§ Supplied material
▬▬▬▬▬▬▬▬▬▬

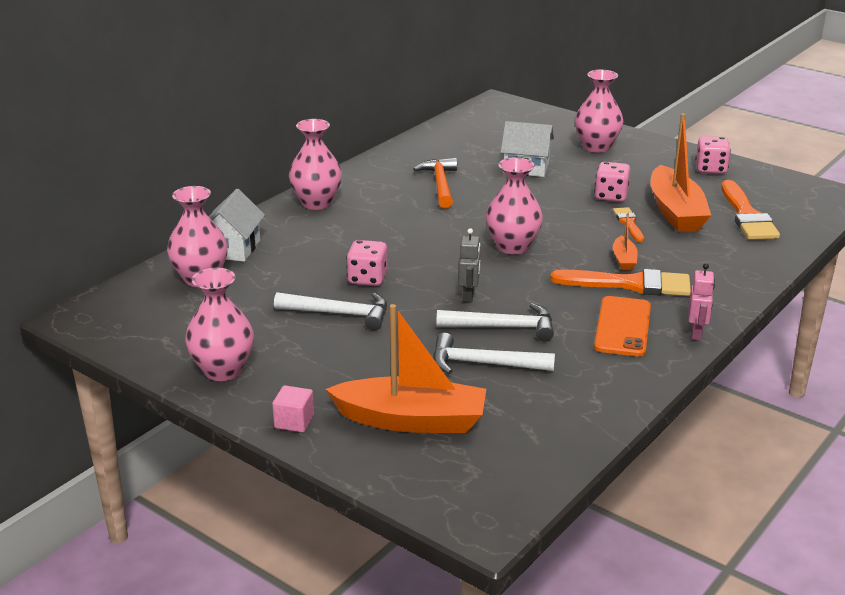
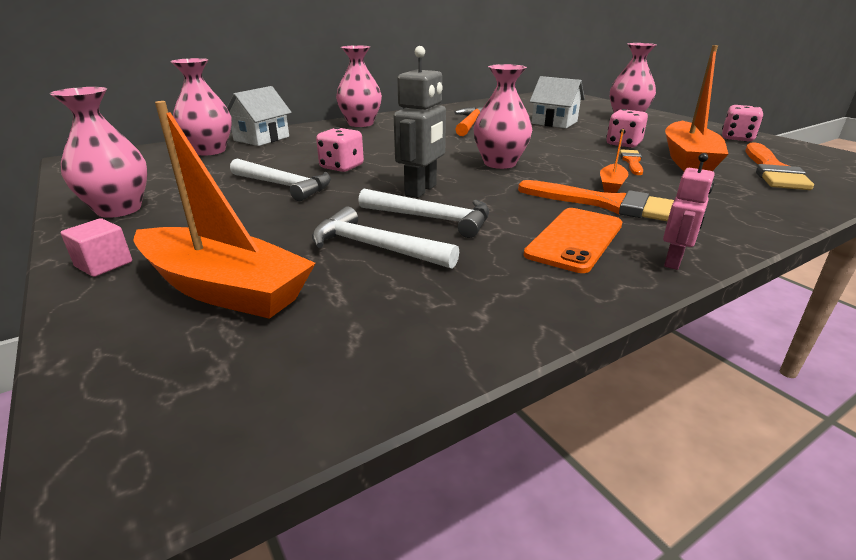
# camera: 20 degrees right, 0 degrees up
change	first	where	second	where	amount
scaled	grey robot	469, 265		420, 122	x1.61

▬▬▬▬▬▬▬▬▬▬

§ Assignment
Output the data above exactly, excluding images.

§ Exercise output
# camera: 20 degrees right, 0 degrees up
change	first	where	second	where	amount
scaled	grey robot	469, 265		420, 122	x1.61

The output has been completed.